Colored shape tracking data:
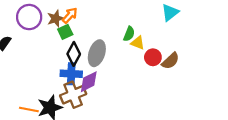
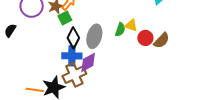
green semicircle: (129, 34) -> (120, 30), moved

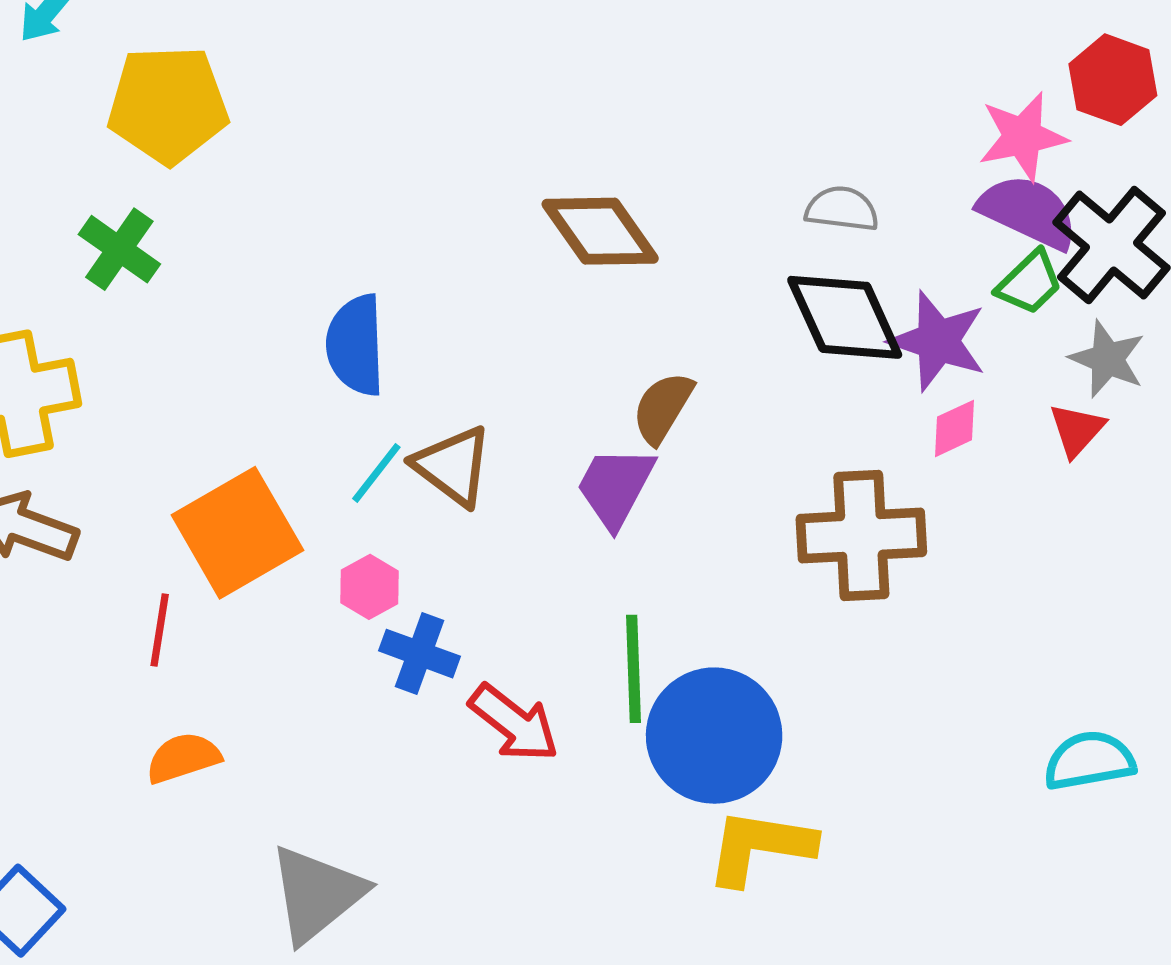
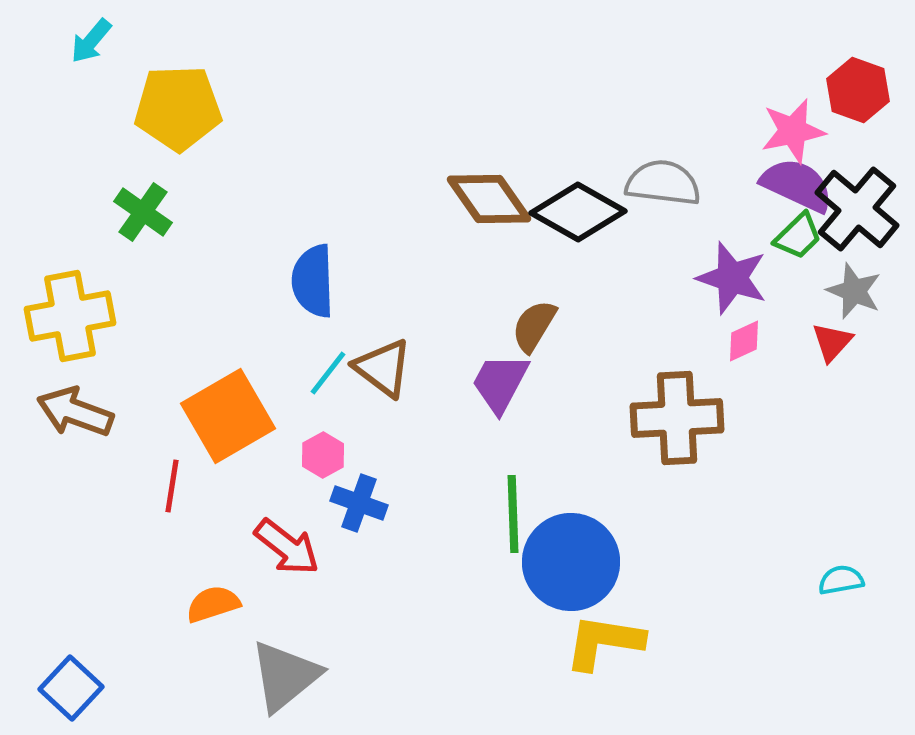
gray semicircle: (842, 209) -> (663, 183), size x1.4
black diamond: (845, 317) -> (578, 212), moved, turned -36
red arrow: (514, 723) -> (287, 547), moved
orange semicircle: (183, 758) -> (213, 604), moved
cyan semicircle: (1089, 761) -> (841, 580), size x0.7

Directions for this task>
Verbatim copy without images: write the records above out in full.

Written answer>
green semicircle: (129, 34) -> (120, 30), moved

gray semicircle: (842, 209) -> (663, 183), size x1.4
black diamond: (845, 317) -> (578, 212), moved, turned -36
red arrow: (514, 723) -> (287, 547), moved
orange semicircle: (183, 758) -> (213, 604), moved
cyan semicircle: (1089, 761) -> (841, 580), size x0.7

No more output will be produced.